(Records excerpted from a collection)
☆ ☆ ☆ ☆ ☆
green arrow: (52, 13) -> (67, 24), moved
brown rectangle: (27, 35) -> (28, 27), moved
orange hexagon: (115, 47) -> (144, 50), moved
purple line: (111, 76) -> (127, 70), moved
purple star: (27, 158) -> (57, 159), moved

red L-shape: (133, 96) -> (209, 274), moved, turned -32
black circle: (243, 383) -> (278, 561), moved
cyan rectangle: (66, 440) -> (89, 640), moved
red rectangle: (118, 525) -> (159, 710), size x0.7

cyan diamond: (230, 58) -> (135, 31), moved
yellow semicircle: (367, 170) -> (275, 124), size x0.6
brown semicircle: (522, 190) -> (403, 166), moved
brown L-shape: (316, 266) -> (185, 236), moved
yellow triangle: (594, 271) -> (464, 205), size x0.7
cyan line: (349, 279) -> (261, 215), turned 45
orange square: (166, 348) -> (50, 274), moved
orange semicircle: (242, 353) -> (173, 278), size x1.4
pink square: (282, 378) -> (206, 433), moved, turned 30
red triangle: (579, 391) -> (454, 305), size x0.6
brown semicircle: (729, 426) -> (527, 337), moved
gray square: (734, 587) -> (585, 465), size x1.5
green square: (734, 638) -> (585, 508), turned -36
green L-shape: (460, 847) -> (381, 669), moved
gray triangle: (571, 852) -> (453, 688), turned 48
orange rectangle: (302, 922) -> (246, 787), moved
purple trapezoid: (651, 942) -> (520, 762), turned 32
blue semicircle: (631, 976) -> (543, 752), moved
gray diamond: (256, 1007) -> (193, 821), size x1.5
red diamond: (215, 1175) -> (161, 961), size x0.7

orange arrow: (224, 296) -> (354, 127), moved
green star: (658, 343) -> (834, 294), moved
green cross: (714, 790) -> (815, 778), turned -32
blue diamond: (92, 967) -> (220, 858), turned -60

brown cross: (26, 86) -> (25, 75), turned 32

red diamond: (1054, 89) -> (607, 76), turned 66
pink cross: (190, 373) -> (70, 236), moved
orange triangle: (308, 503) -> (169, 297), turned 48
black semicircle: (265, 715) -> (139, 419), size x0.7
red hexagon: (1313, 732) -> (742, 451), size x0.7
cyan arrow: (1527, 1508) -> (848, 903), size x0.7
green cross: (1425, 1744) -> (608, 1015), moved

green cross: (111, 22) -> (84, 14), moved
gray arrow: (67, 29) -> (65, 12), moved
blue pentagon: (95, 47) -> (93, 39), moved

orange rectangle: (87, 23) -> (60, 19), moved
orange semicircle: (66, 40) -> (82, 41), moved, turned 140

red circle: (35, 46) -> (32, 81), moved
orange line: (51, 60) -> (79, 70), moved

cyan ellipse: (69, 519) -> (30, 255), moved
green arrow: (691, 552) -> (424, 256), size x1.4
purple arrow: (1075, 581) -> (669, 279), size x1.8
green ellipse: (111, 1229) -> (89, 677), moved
☆ ☆ ☆ ☆ ☆
● What the task requires:
Look above for the line with "cyan line: (349, 279)" and the line with "orange rectangle: (87, 23) -> (60, 19), moved". Write out those two lines and all the lines between them, exactly, and no others.

● Exercise response:
cyan line: (349, 279) -> (261, 215), turned 45
orange square: (166, 348) -> (50, 274), moved
orange semicircle: (242, 353) -> (173, 278), size x1.4
pink square: (282, 378) -> (206, 433), moved, turned 30
red triangle: (579, 391) -> (454, 305), size x0.6
brown semicircle: (729, 426) -> (527, 337), moved
gray square: (734, 587) -> (585, 465), size x1.5
green square: (734, 638) -> (585, 508), turned -36
green L-shape: (460, 847) -> (381, 669), moved
gray triangle: (571, 852) -> (453, 688), turned 48
orange rectangle: (302, 922) -> (246, 787), moved
purple trapezoid: (651, 942) -> (520, 762), turned 32
blue semicircle: (631, 976) -> (543, 752), moved
gray diamond: (256, 1007) -> (193, 821), size x1.5
red diamond: (215, 1175) -> (161, 961), size x0.7

orange arrow: (224, 296) -> (354, 127), moved
green star: (658, 343) -> (834, 294), moved
green cross: (714, 790) -> (815, 778), turned -32
blue diamond: (92, 967) -> (220, 858), turned -60

brown cross: (26, 86) -> (25, 75), turned 32

red diamond: (1054, 89) -> (607, 76), turned 66
pink cross: (190, 373) -> (70, 236), moved
orange triangle: (308, 503) -> (169, 297), turned 48
black semicircle: (265, 715) -> (139, 419), size x0.7
red hexagon: (1313, 732) -> (742, 451), size x0.7
cyan arrow: (1527, 1508) -> (848, 903), size x0.7
green cross: (1425, 1744) -> (608, 1015), moved

green cross: (111, 22) -> (84, 14), moved
gray arrow: (67, 29) -> (65, 12), moved
blue pentagon: (95, 47) -> (93, 39), moved

orange rectangle: (87, 23) -> (60, 19), moved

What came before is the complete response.